Problem details: Your answer should consist of each line below that contains the string "purple".

[[ Records to use open ]]

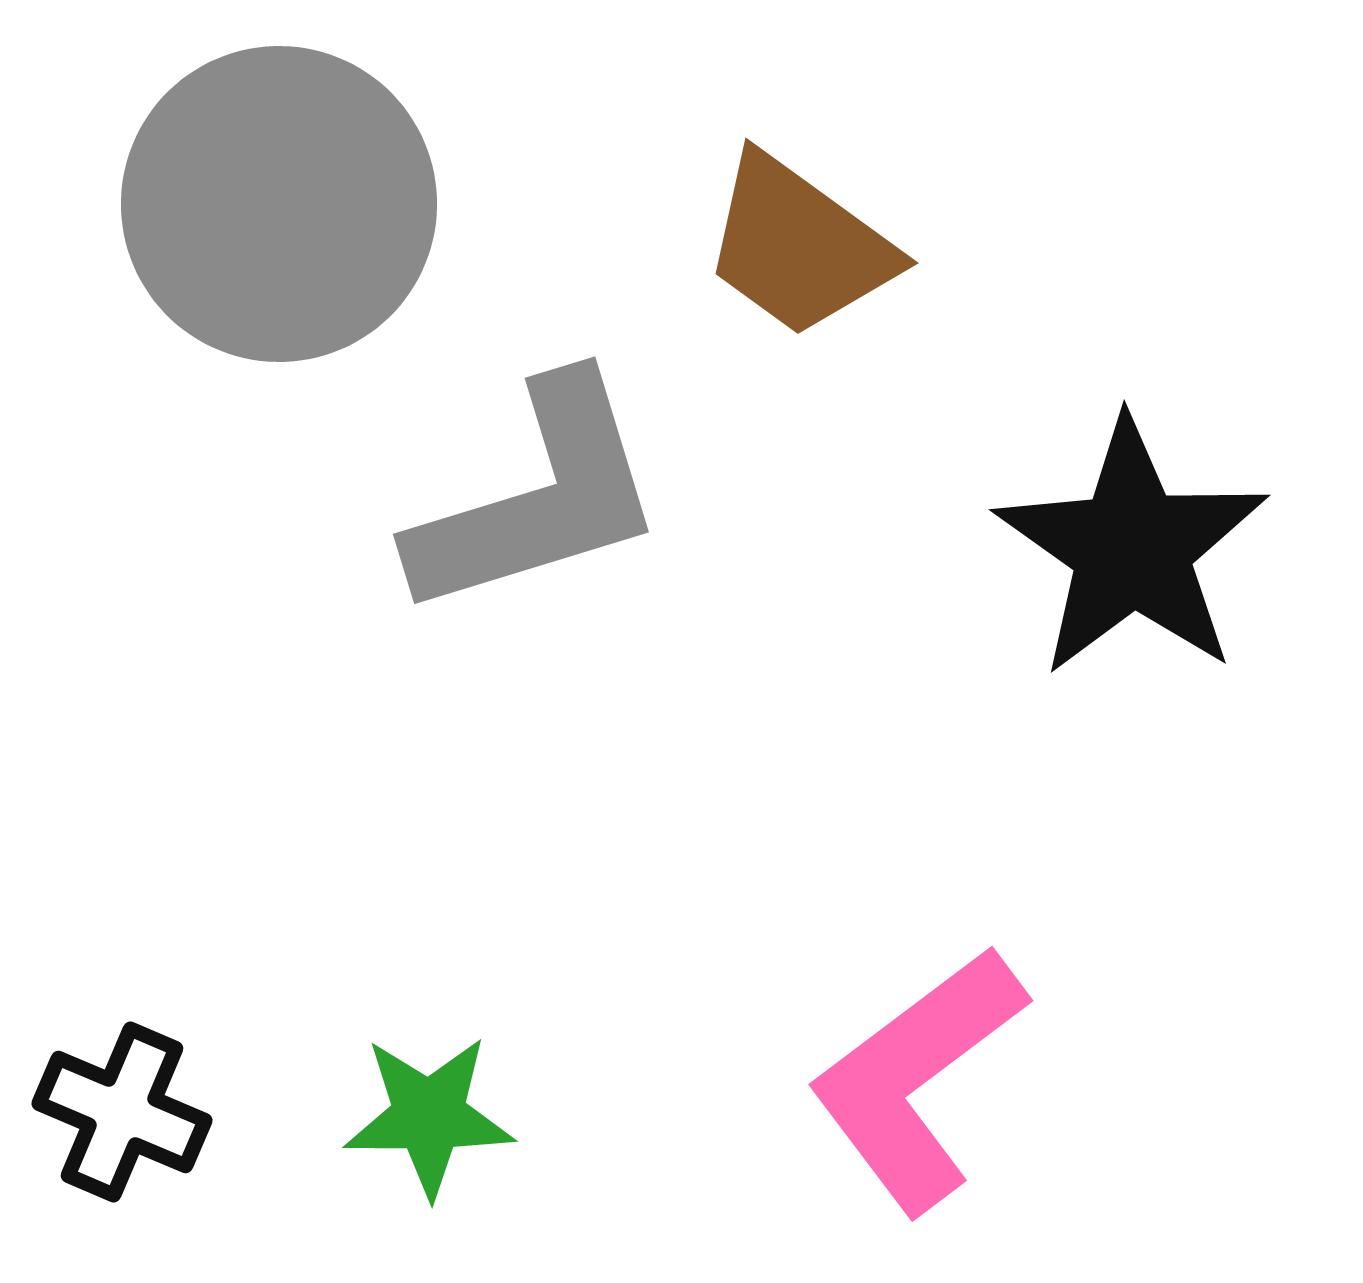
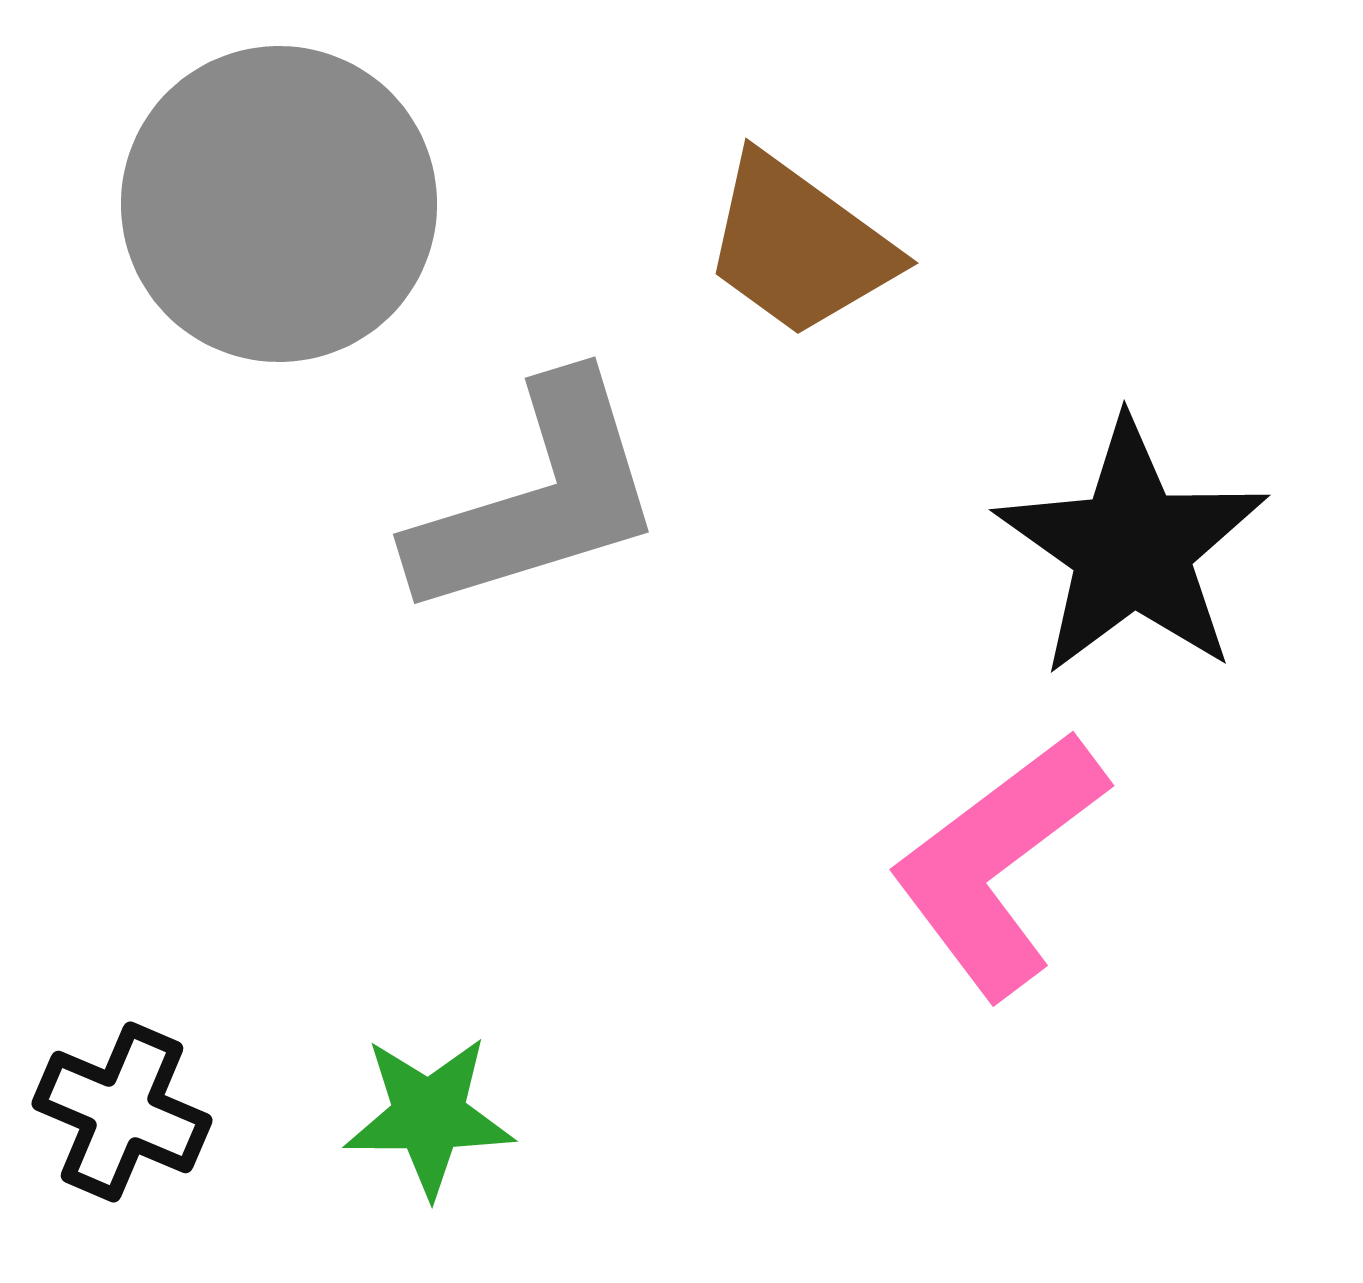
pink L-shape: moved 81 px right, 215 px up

[[ Records to use closed ]]
[[ Records to use open ]]

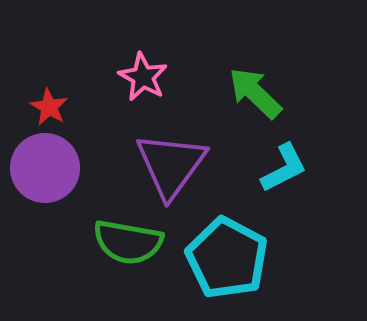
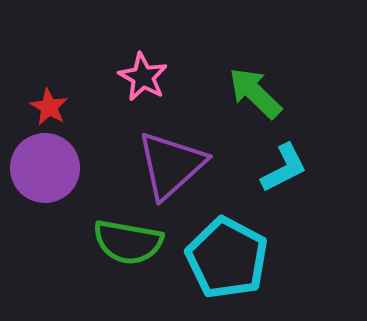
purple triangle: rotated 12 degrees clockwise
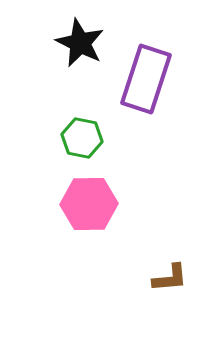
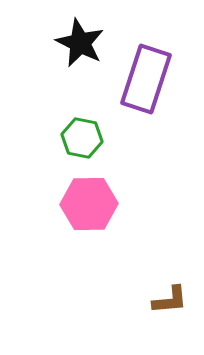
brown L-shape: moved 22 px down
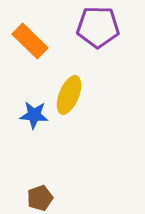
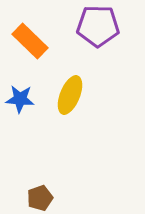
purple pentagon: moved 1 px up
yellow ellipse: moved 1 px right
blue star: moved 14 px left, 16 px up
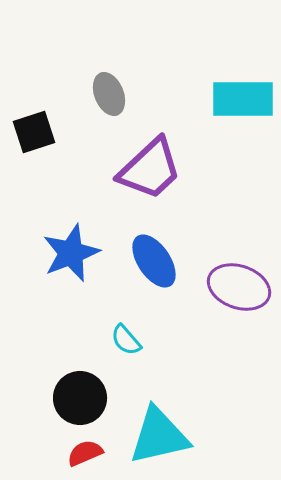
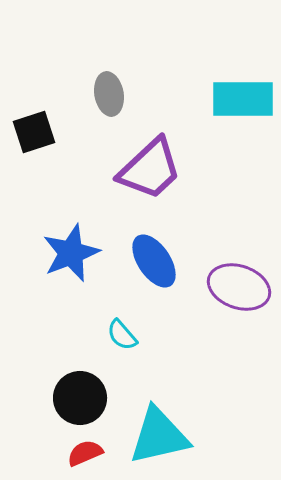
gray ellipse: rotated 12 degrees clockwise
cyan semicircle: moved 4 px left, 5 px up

[[ Records to use closed ]]

Output of the task:
purple triangle: rotated 12 degrees clockwise
purple pentagon: moved 1 px up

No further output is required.